:: TASK DIRECTIONS ::
The copy you give must match the lines from the top of the data through the line containing "[(403,244),(394,227),(383,232),(391,249),(403,244)]" exactly, and it must hold no pictures.

++++ RECORDS PROVIDED

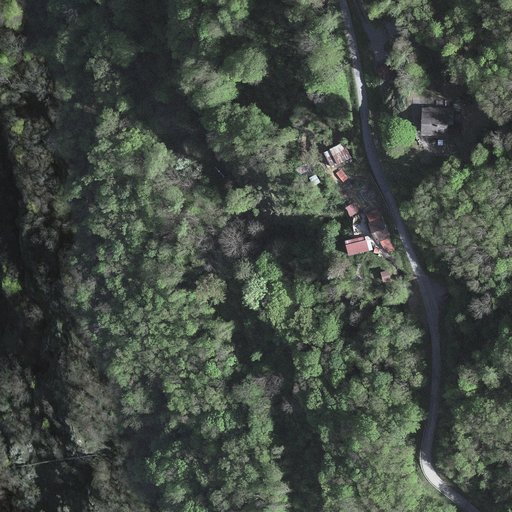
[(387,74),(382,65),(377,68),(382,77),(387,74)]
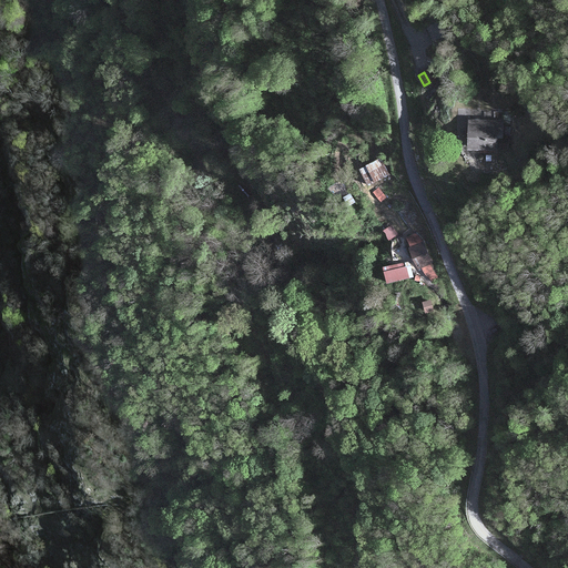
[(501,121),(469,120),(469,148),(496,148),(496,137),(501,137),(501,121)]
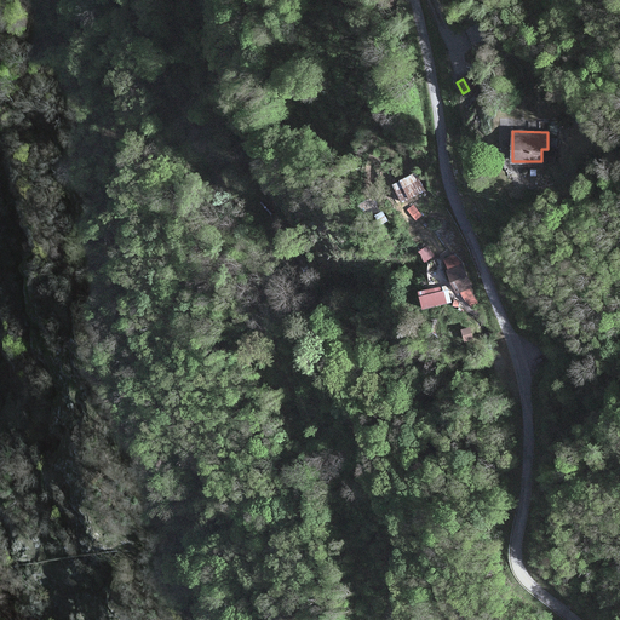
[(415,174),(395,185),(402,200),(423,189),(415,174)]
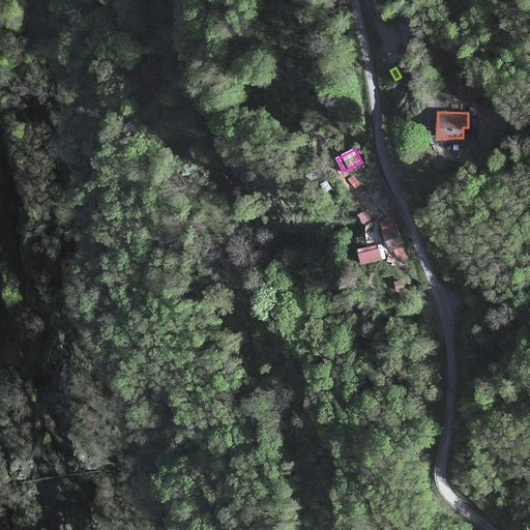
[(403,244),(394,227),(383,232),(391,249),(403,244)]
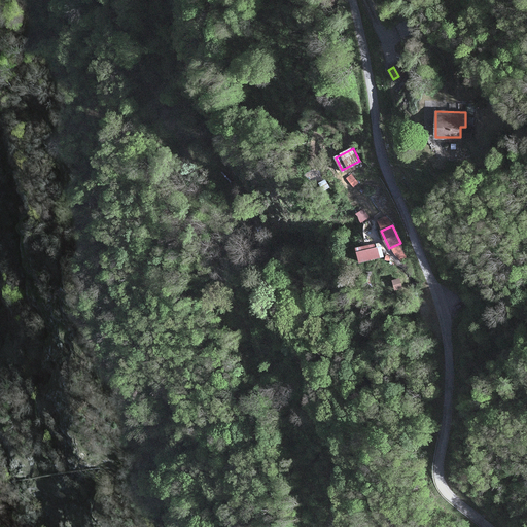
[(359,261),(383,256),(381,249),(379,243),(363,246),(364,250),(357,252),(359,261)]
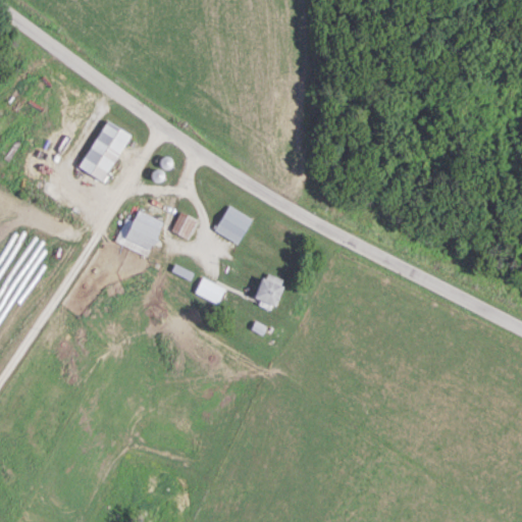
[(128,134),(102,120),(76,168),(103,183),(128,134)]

++++++++

:: OUTPUT OF THE EXERCISE ::
[(387,74),(382,65),(377,68),(382,77),(387,74)]
[(501,121),(469,120),(469,148),(496,148),(496,137),(501,137),(501,121)]
[(415,174),(395,185),(402,200),(423,189),(415,174)]
[(403,244),(394,227),(383,232),(391,249),(403,244)]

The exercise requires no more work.